WHAT NEEDS TO BE DONE: For every entry, output the exact wording.

[Stored items]
------------------------
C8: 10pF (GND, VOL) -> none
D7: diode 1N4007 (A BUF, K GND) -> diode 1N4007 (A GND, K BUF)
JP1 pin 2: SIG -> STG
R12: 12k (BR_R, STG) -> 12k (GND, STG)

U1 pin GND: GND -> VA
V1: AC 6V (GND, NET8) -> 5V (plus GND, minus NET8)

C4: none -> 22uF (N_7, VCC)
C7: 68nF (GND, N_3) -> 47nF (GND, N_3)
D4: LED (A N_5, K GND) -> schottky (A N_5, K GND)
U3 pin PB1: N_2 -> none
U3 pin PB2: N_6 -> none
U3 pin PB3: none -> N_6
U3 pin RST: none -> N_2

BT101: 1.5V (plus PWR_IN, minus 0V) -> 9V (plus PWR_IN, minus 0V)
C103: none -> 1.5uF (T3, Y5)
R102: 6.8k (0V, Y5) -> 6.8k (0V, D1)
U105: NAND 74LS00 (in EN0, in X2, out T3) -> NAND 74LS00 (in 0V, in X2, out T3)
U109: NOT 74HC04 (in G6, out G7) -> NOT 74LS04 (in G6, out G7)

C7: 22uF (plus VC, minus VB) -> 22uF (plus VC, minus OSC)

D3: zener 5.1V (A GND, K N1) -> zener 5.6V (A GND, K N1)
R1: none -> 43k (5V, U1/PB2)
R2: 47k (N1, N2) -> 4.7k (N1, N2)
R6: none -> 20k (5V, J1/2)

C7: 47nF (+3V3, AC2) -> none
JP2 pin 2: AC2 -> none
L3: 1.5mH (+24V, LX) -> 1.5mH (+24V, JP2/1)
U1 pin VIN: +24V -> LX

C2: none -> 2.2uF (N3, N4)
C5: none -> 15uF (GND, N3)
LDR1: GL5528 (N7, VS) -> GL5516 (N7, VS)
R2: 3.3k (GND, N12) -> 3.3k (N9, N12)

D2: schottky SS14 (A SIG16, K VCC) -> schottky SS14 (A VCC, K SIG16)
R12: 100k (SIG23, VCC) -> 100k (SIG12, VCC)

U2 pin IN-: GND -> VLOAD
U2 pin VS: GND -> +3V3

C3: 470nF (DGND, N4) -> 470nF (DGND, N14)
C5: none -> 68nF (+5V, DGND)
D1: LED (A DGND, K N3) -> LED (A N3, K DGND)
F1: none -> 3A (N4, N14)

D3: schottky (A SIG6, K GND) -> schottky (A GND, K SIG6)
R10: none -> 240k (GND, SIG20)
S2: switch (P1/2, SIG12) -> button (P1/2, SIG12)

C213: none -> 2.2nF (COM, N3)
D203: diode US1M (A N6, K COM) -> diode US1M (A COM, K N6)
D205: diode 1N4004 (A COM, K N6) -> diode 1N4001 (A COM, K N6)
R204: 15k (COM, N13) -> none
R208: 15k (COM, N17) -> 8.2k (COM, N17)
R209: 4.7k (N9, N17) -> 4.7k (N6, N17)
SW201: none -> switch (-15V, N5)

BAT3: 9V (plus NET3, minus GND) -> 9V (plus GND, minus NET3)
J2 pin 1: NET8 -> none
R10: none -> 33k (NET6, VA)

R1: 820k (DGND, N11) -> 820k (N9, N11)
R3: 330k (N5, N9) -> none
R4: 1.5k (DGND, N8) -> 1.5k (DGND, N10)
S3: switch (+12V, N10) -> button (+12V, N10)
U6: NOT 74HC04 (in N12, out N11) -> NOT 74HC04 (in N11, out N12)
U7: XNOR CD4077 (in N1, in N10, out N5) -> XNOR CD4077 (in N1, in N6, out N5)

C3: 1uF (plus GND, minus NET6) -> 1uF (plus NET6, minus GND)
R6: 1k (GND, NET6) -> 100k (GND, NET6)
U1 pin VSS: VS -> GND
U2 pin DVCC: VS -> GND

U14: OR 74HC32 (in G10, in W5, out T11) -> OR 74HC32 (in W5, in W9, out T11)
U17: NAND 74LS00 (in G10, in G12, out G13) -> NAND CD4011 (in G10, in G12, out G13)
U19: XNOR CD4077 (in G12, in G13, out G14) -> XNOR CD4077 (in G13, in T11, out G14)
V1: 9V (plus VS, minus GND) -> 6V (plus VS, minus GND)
------------------------
EXERCISE RESULT:
C8: 10pF (GND, VOL) -> none
D7: diode 1N4007 (A BUF, K GND) -> diode 1N4007 (A GND, K BUF)
JP1 pin 2: SIG -> STG
R12: 12k (BR_R, STG) -> 12k (GND, STG)

U1 pin GND: GND -> VA
V1: AC 6V (GND, NET8) -> 5V (plus GND, minus NET8)

C4: none -> 22uF (N_7, VCC)
C7: 68nF (GND, N_3) -> 47nF (GND, N_3)
D4: LED (A N_5, K GND) -> schottky (A N_5, K GND)
U3 pin PB1: N_2 -> none
U3 pin PB2: N_6 -> none
U3 pin PB3: none -> N_6
U3 pin RST: none -> N_2

BT101: 1.5V (plus PWR_IN, minus 0V) -> 9V (plus PWR_IN, minus 0V)
C103: none -> 1.5uF (T3, Y5)
R102: 6.8k (0V, Y5) -> 6.8k (0V, D1)
U105: NAND 74LS00 (in EN0, in X2, out T3) -> NAND 74LS00 (in 0V, in X2, out T3)
U109: NOT 74HC04 (in G6, out G7) -> NOT 74LS04 (in G6, out G7)

C7: 22uF (plus VC, minus VB) -> 22uF (plus VC, minus OSC)

D3: zener 5.1V (A GND, K N1) -> zener 5.6V (A GND, K N1)
R1: none -> 43k (5V, U1/PB2)
R2: 47k (N1, N2) -> 4.7k (N1, N2)
R6: none -> 20k (5V, J1/2)

C7: 47nF (+3V3, AC2) -> none
JP2 pin 2: AC2 -> none
L3: 1.5mH (+24V, LX) -> 1.5mH (+24V, JP2/1)
U1 pin VIN: +24V -> LX

C2: none -> 2.2uF (N3, N4)
C5: none -> 15uF (GND, N3)
LDR1: GL5528 (N7, VS) -> GL5516 (N7, VS)
R2: 3.3k (GND, N12) -> 3.3k (N9, N12)

D2: schottky SS14 (A SIG16, K VCC) -> schottky SS14 (A VCC, K SIG16)
R12: 100k (SIG23, VCC) -> 100k (SIG12, VCC)

U2 pin IN-: GND -> VLOAD
U2 pin VS: GND -> +3V3

C3: 470nF (DGND, N4) -> 470nF (DGND, N14)
C5: none -> 68nF (+5V, DGND)
D1: LED (A DGND, K N3) -> LED (A N3, K DGND)
F1: none -> 3A (N4, N14)

D3: schottky (A SIG6, K GND) -> schottky (A GND, K SIG6)
R10: none -> 240k (GND, SIG20)
S2: switch (P1/2, SIG12) -> button (P1/2, SIG12)

C213: none -> 2.2nF (COM, N3)
D203: diode US1M (A N6, K COM) -> diode US1M (A COM, K N6)
D205: diode 1N4004 (A COM, K N6) -> diode 1N4001 (A COM, K N6)
R204: 15k (COM, N13) -> none
R208: 15k (COM, N17) -> 8.2k (COM, N17)
R209: 4.7k (N9, N17) -> 4.7k (N6, N17)
SW201: none -> switch (-15V, N5)

BAT3: 9V (plus NET3, minus GND) -> 9V (plus GND, minus NET3)
J2 pin 1: NET8 -> none
R10: none -> 33k (NET6, VA)

R1: 820k (DGND, N11) -> 820k (N9, N11)
R3: 330k (N5, N9) -> none
R4: 1.5k (DGND, N8) -> 1.5k (DGND, N10)
S3: switch (+12V, N10) -> button (+12V, N10)
U6: NOT 74HC04 (in N12, out N11) -> NOT 74HC04 (in N11, out N12)
U7: XNOR CD4077 (in N1, in N10, out N5) -> XNOR CD4077 (in N1, in N6, out N5)

C3: 1uF (plus GND, minus NET6) -> 1uF (plus NET6, minus GND)
R6: 1k (GND, NET6) -> 100k (GND, NET6)
U1 pin VSS: VS -> GND
U2 pin DVCC: VS -> GND

U14: OR 74HC32 (in G10, in W5, out T11) -> OR 74HC32 (in W5, in W9, out T11)
U17: NAND 74LS00 (in G10, in G12, out G13) -> NAND CD4011 (in G10, in G12, out G13)
U19: XNOR CD4077 (in G12, in G13, out G14) -> XNOR CD4077 (in G13, in T11, out G14)
V1: 9V (plus VS, minus GND) -> 6V (plus VS, minus GND)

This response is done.